**Exercise goal:** Search the material and gather each line with "VRAW" in it.

**Available data:**
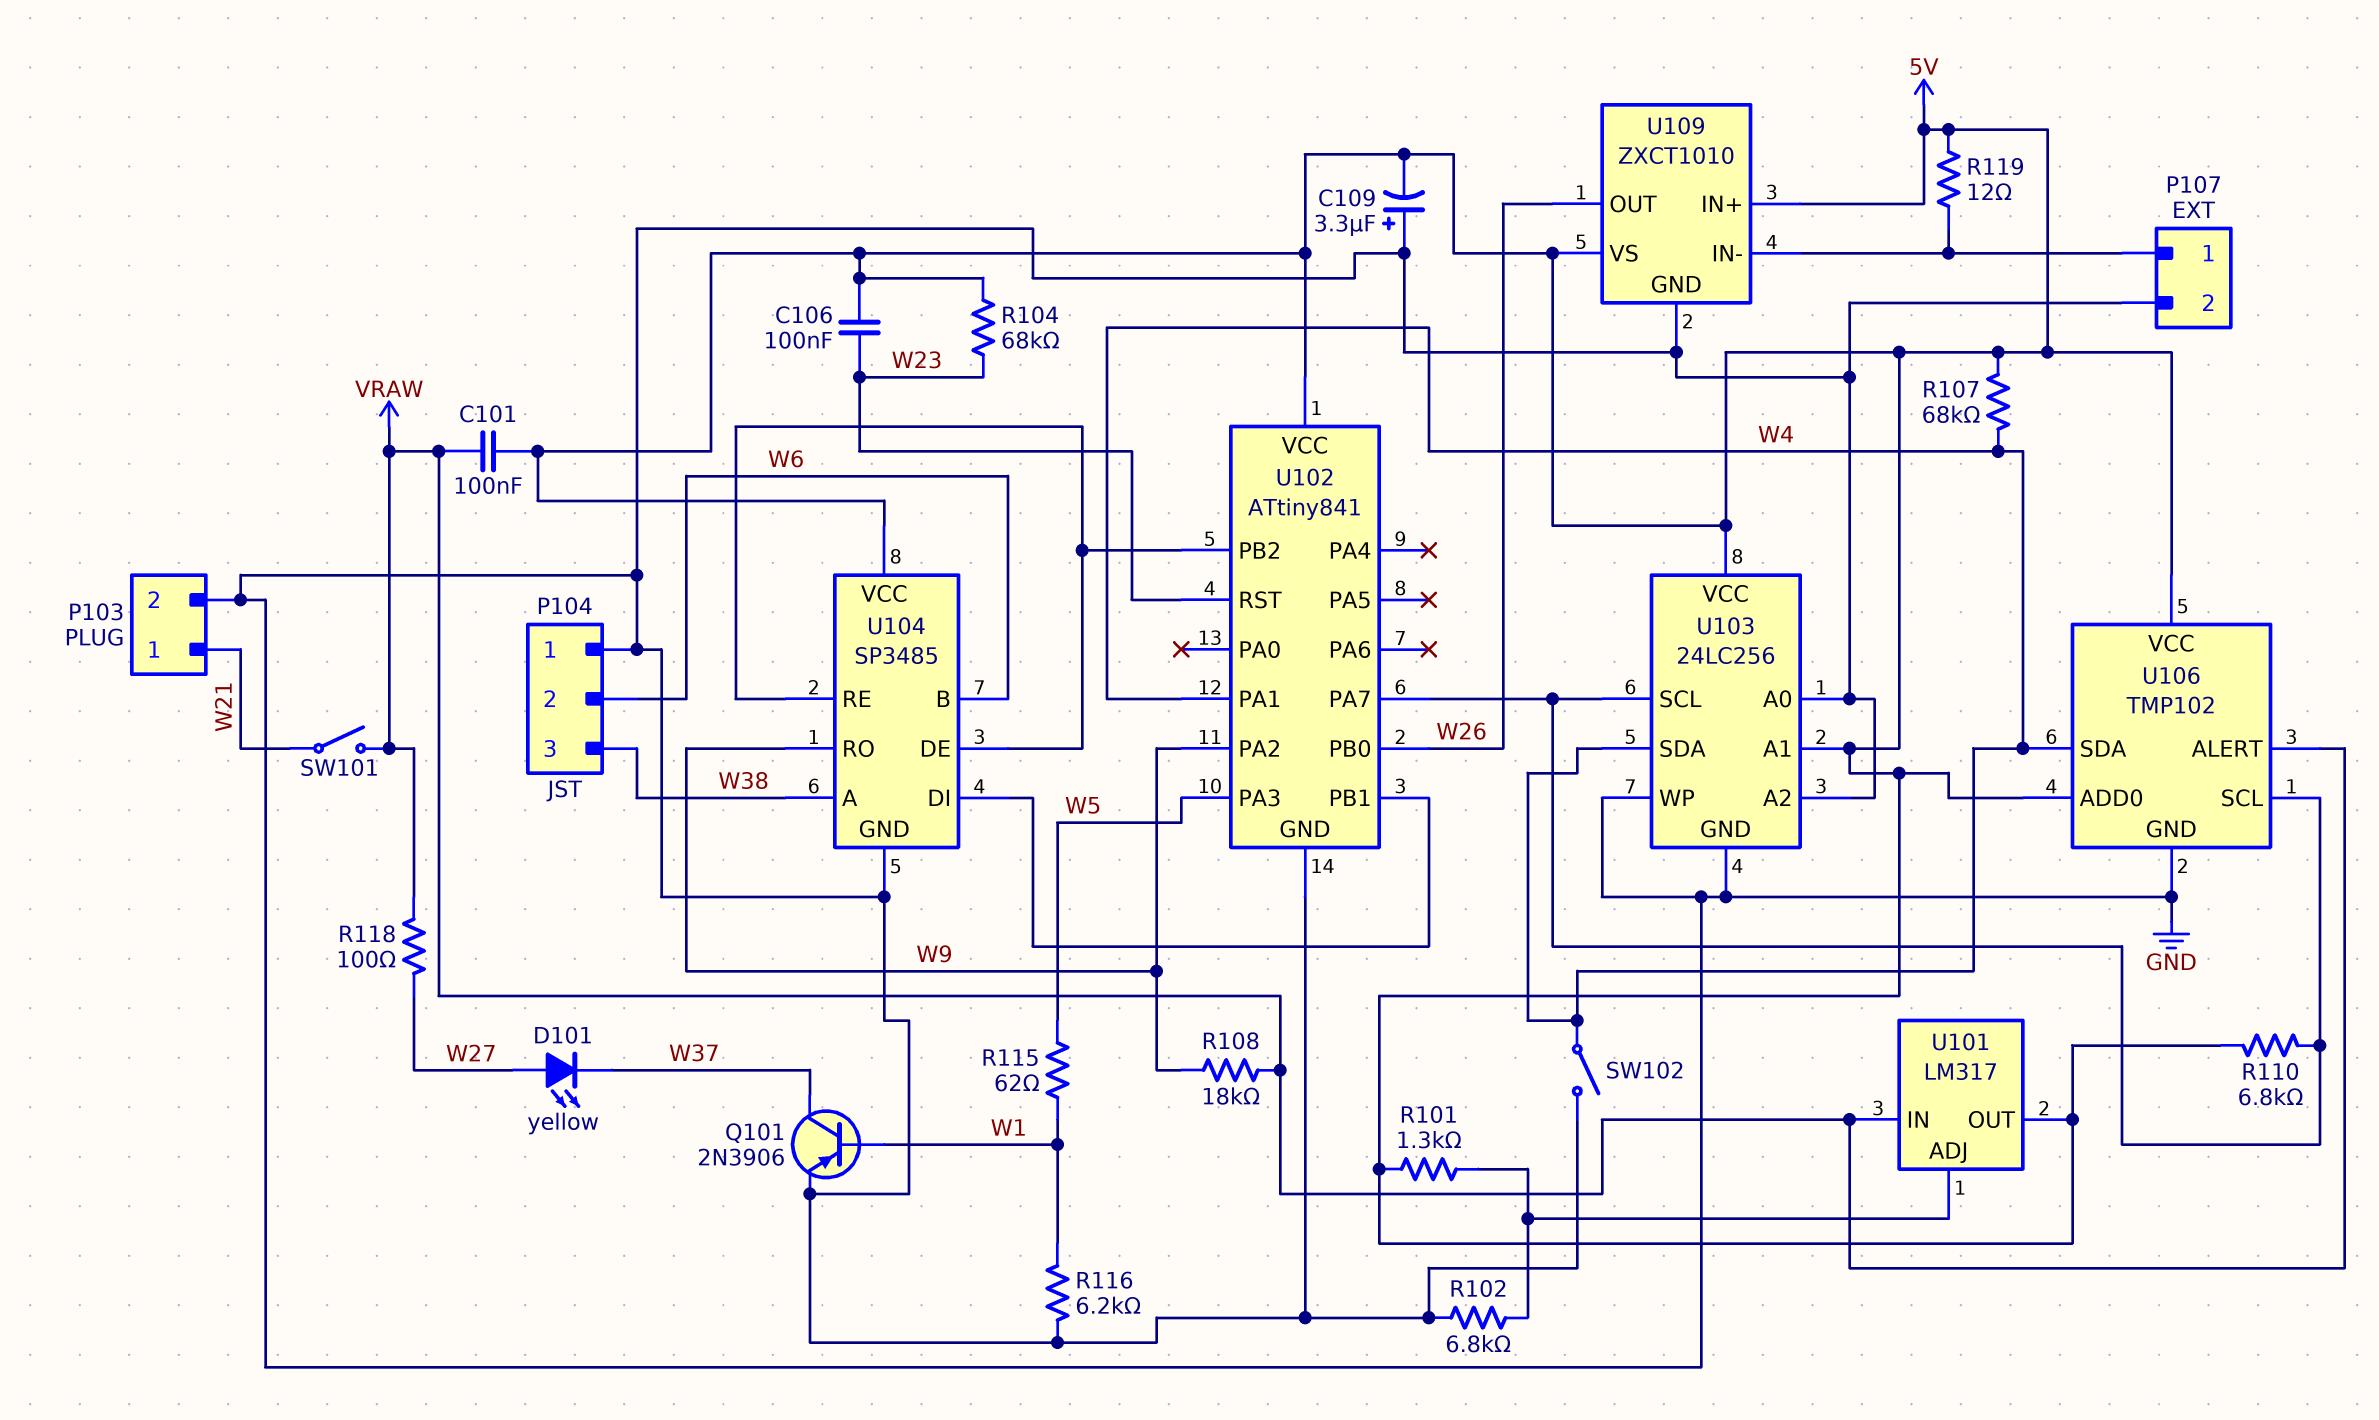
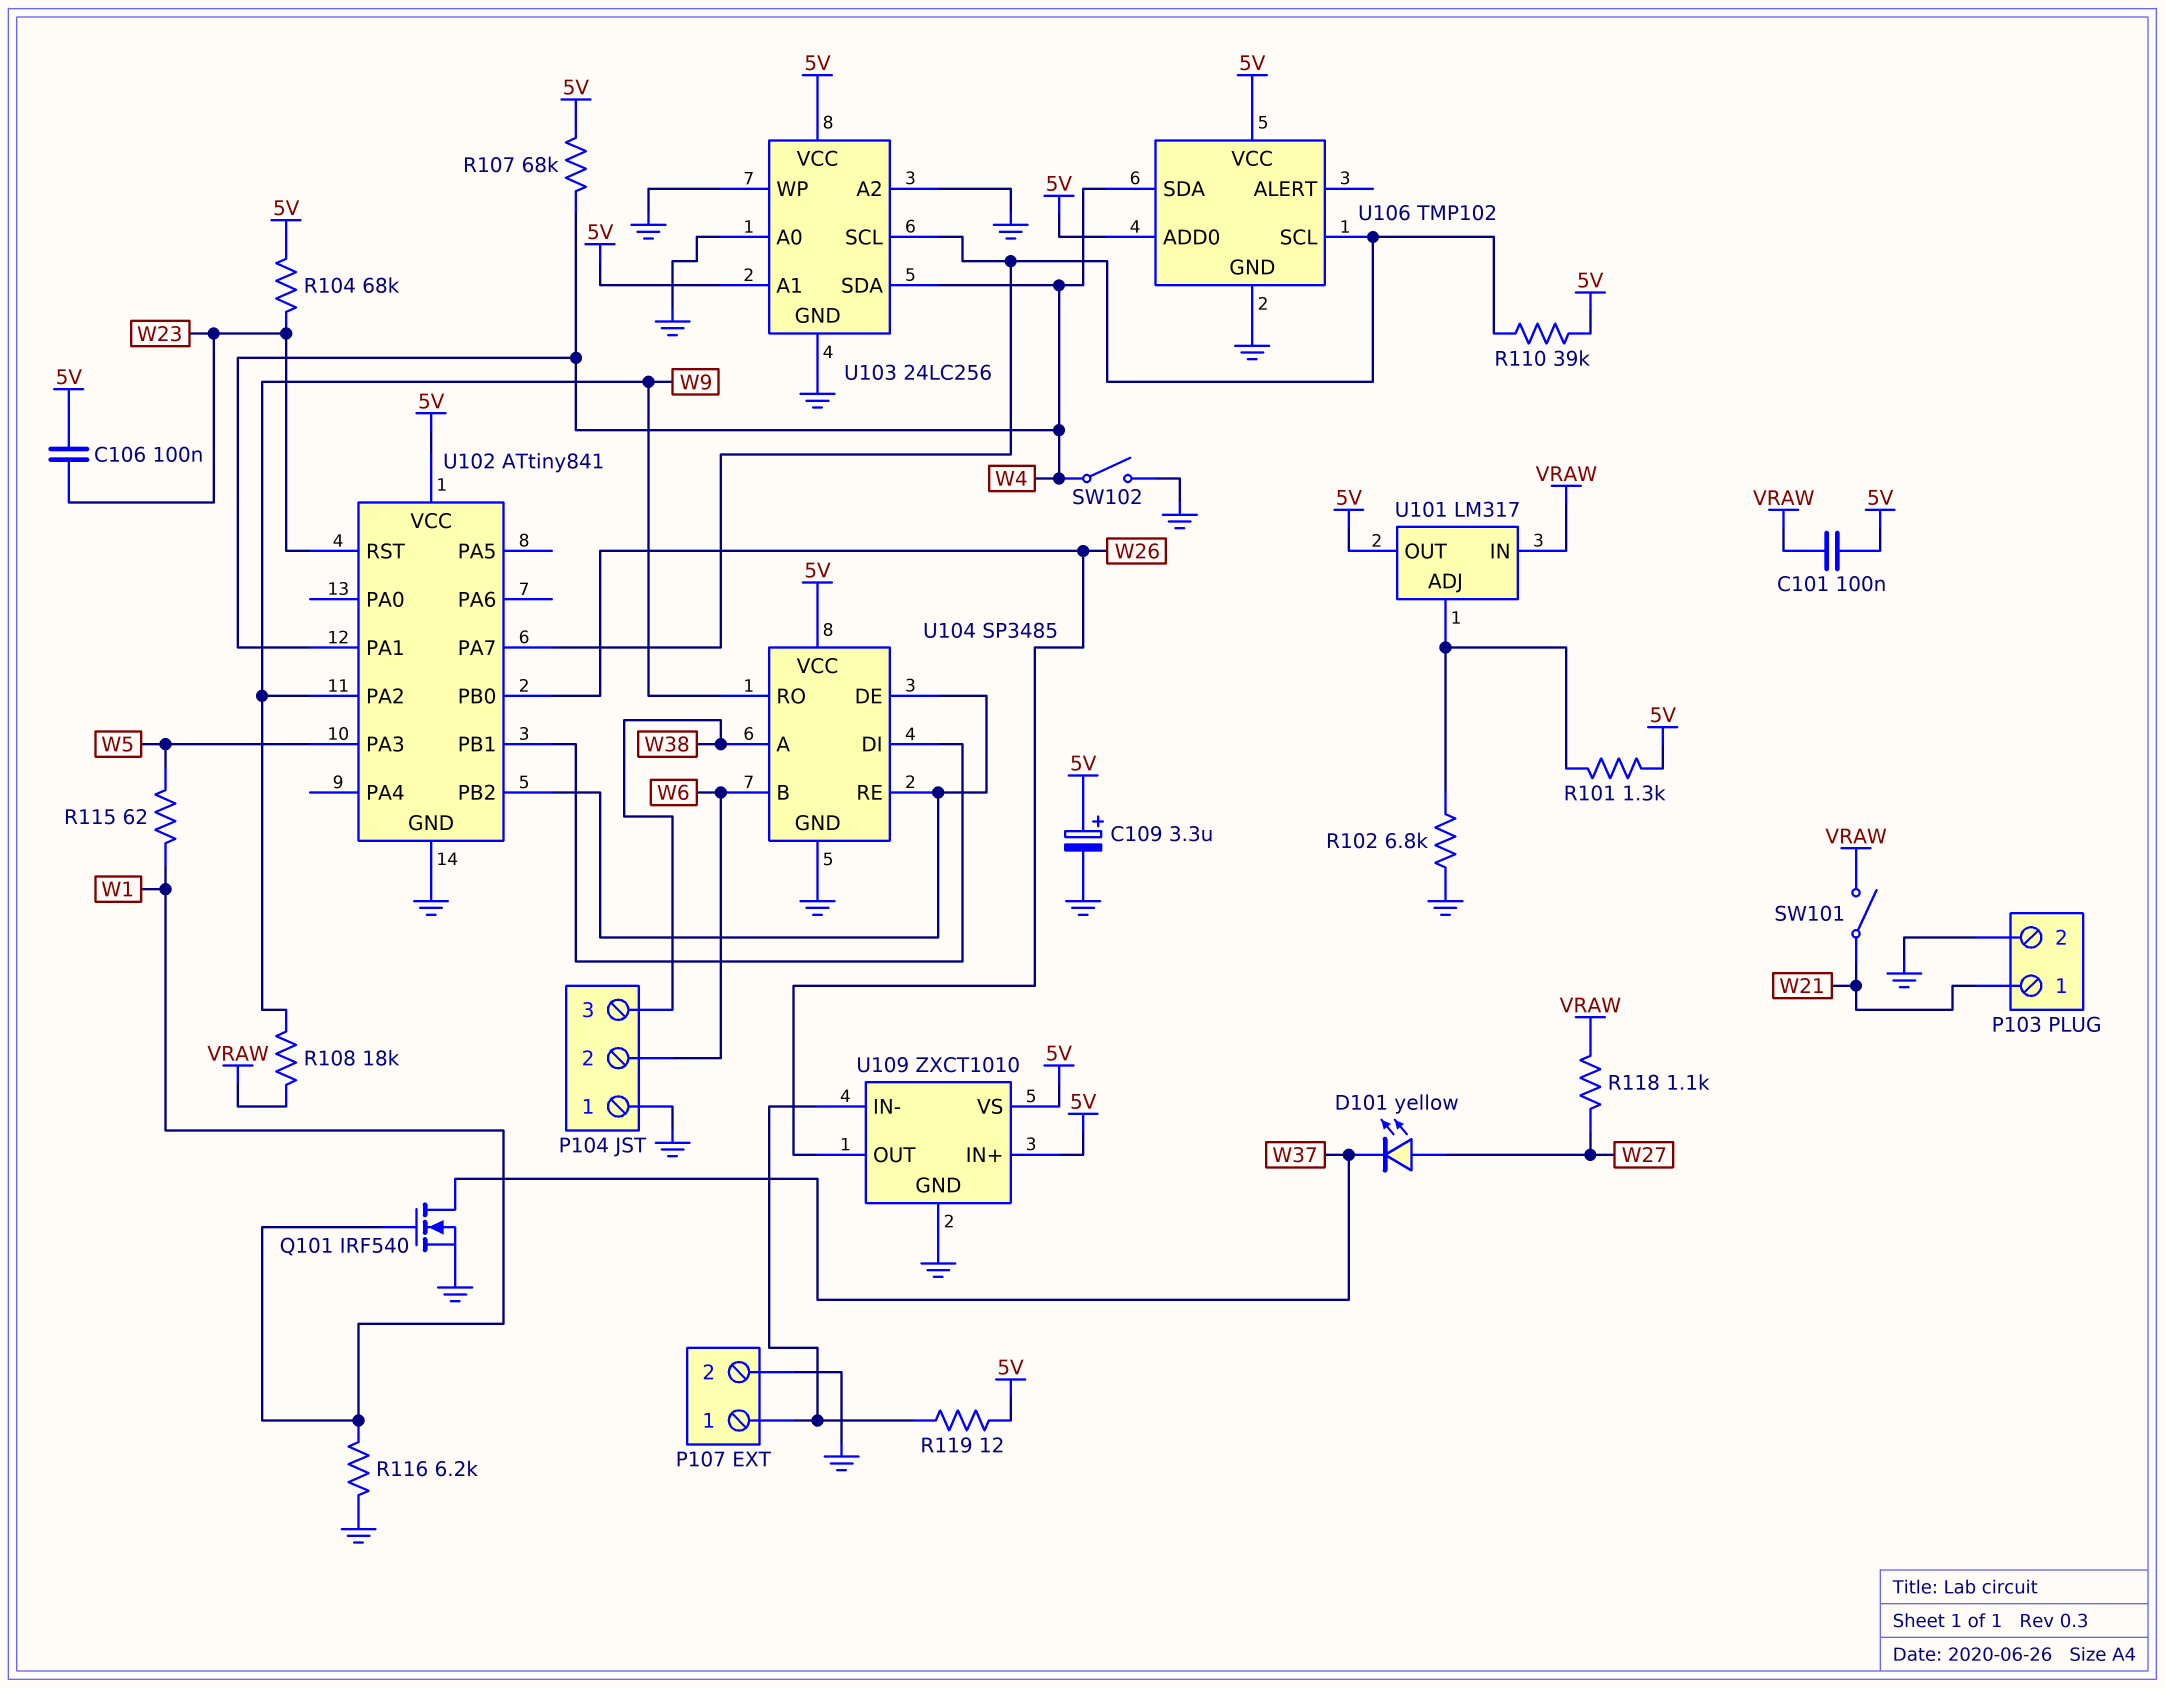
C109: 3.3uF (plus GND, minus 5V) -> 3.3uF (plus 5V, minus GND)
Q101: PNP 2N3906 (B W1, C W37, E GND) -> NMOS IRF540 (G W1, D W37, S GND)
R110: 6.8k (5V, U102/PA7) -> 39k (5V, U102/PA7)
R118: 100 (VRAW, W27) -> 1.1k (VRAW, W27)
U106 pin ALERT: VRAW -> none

==

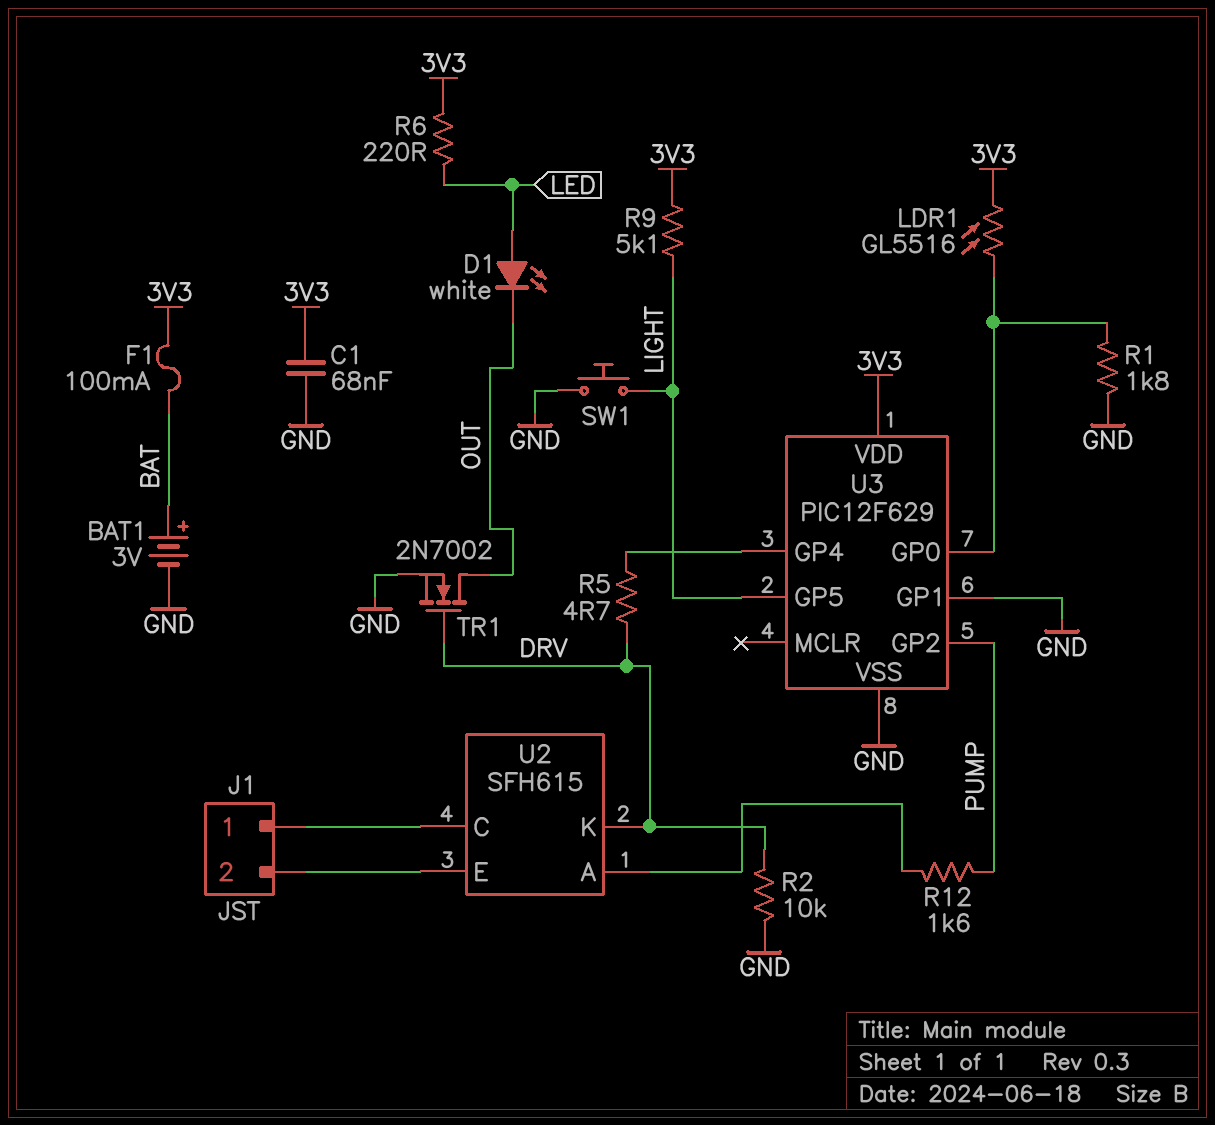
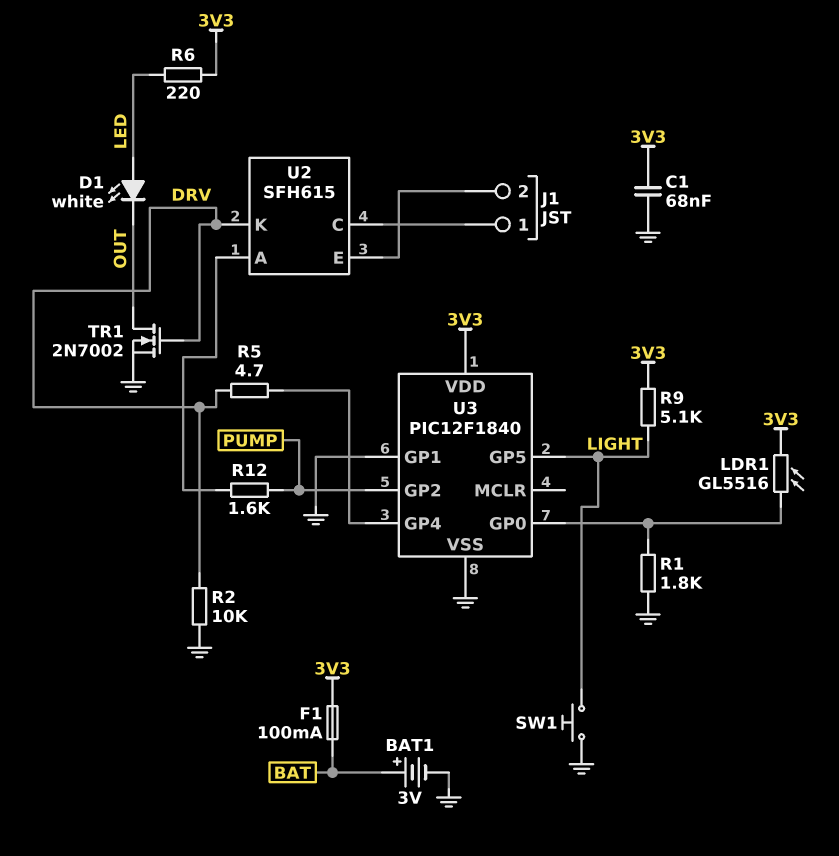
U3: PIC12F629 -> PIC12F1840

**Answer for this exercise:**
R118: 100 (VRAW, W27) -> 1.1k (VRAW, W27)
U106 pin ALERT: VRAW -> none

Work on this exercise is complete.